## [PROBLEM TO SOLVE]
Start at the line that contains "SCALE3 pin DT: RX -> A0". Repeat it and each line after it, exactly, up to and including the final line of the data.

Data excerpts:
"""
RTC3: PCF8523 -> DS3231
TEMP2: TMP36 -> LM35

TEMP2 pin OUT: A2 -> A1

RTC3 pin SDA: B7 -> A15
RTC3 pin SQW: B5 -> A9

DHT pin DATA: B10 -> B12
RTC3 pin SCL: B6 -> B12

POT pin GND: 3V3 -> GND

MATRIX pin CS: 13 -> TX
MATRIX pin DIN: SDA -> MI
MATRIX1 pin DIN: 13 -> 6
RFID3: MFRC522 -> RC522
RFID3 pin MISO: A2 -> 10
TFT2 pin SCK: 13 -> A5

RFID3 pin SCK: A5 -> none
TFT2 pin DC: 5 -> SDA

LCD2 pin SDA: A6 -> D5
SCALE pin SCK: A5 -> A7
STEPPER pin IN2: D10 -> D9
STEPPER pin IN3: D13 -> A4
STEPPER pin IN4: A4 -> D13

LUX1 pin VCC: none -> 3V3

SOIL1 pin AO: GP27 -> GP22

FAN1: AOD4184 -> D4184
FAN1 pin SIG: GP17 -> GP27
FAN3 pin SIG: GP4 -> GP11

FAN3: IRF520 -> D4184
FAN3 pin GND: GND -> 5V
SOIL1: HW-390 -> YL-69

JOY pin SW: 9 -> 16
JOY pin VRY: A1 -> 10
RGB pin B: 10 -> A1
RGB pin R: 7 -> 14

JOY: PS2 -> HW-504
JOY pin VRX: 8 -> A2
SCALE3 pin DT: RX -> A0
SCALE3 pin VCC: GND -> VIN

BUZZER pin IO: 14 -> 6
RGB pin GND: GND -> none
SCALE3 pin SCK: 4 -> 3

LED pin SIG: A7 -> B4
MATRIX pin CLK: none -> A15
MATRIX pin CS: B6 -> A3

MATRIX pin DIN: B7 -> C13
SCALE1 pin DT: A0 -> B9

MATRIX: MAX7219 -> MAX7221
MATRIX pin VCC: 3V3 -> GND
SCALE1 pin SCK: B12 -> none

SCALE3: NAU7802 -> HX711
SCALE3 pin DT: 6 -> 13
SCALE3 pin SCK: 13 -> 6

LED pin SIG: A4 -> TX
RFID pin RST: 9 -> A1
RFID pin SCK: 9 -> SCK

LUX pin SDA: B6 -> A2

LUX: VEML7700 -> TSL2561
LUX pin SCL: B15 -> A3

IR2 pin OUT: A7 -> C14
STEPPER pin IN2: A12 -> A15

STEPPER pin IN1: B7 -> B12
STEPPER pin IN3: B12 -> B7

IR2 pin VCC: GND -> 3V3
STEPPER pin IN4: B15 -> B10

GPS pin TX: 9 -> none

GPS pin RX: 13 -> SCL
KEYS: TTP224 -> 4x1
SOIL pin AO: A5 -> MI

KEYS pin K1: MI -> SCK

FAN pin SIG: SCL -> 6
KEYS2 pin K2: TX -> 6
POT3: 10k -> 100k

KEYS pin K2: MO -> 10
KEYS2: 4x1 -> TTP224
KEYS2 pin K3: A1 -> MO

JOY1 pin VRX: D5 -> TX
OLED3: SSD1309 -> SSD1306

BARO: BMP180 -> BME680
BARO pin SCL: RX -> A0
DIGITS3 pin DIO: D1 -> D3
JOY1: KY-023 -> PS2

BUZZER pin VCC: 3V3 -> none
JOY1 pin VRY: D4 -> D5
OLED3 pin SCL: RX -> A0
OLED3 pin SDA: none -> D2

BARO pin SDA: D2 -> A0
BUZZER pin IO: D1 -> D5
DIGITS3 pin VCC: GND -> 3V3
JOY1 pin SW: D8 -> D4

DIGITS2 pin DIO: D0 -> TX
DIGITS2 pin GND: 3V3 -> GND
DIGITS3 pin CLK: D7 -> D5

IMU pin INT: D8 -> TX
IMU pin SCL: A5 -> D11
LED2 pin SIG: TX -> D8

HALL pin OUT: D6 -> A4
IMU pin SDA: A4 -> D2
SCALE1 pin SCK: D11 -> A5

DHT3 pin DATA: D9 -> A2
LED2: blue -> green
"""
## [ANSWER SECTION]
SCALE3 pin DT: RX -> A0
SCALE3 pin VCC: GND -> VIN

BUZZER pin IO: 14 -> 6
RGB pin GND: GND -> none
SCALE3 pin SCK: 4 -> 3

LED pin SIG: A7 -> B4
MATRIX pin CLK: none -> A15
MATRIX pin CS: B6 -> A3

MATRIX pin DIN: B7 -> C13
SCALE1 pin DT: A0 -> B9

MATRIX: MAX7219 -> MAX7221
MATRIX pin VCC: 3V3 -> GND
SCALE1 pin SCK: B12 -> none

SCALE3: NAU7802 -> HX711
SCALE3 pin DT: 6 -> 13
SCALE3 pin SCK: 13 -> 6

LED pin SIG: A4 -> TX
RFID pin RST: 9 -> A1
RFID pin SCK: 9 -> SCK

LUX pin SDA: B6 -> A2

LUX: VEML7700 -> TSL2561
LUX pin SCL: B15 -> A3

IR2 pin OUT: A7 -> C14
STEPPER pin IN2: A12 -> A15

STEPPER pin IN1: B7 -> B12
STEPPER pin IN3: B12 -> B7

IR2 pin VCC: GND -> 3V3
STEPPER pin IN4: B15 -> B10

GPS pin TX: 9 -> none

GPS pin RX: 13 -> SCL
KEYS: TTP224 -> 4x1
SOIL pin AO: A5 -> MI

KEYS pin K1: MI -> SCK

FAN pin SIG: SCL -> 6
KEYS2 pin K2: TX -> 6
POT3: 10k -> 100k

KEYS pin K2: MO -> 10
KEYS2: 4x1 -> TTP224
KEYS2 pin K3: A1 -> MO

JOY1 pin VRX: D5 -> TX
OLED3: SSD1309 -> SSD1306

BARO: BMP180 -> BME680
BARO pin SCL: RX -> A0
DIGITS3 pin DIO: D1 -> D3
JOY1: KY-023 -> PS2

BUZZER pin VCC: 3V3 -> none
JOY1 pin VRY: D4 -> D5
OLED3 pin SCL: RX -> A0
OLED3 pin SDA: none -> D2

BARO pin SDA: D2 -> A0
BUZZER pin IO: D1 -> D5
DIGITS3 pin VCC: GND -> 3V3
JOY1 pin SW: D8 -> D4

DIGITS2 pin DIO: D0 -> TX
DIGITS2 pin GND: 3V3 -> GND
DIGITS3 pin CLK: D7 -> D5

IMU pin INT: D8 -> TX
IMU pin SCL: A5 -> D11
LED2 pin SIG: TX -> D8

HALL pin OUT: D6 -> A4
IMU pin SDA: A4 -> D2
SCALE1 pin SCK: D11 -> A5

DHT3 pin DATA: D9 -> A2
LED2: blue -> green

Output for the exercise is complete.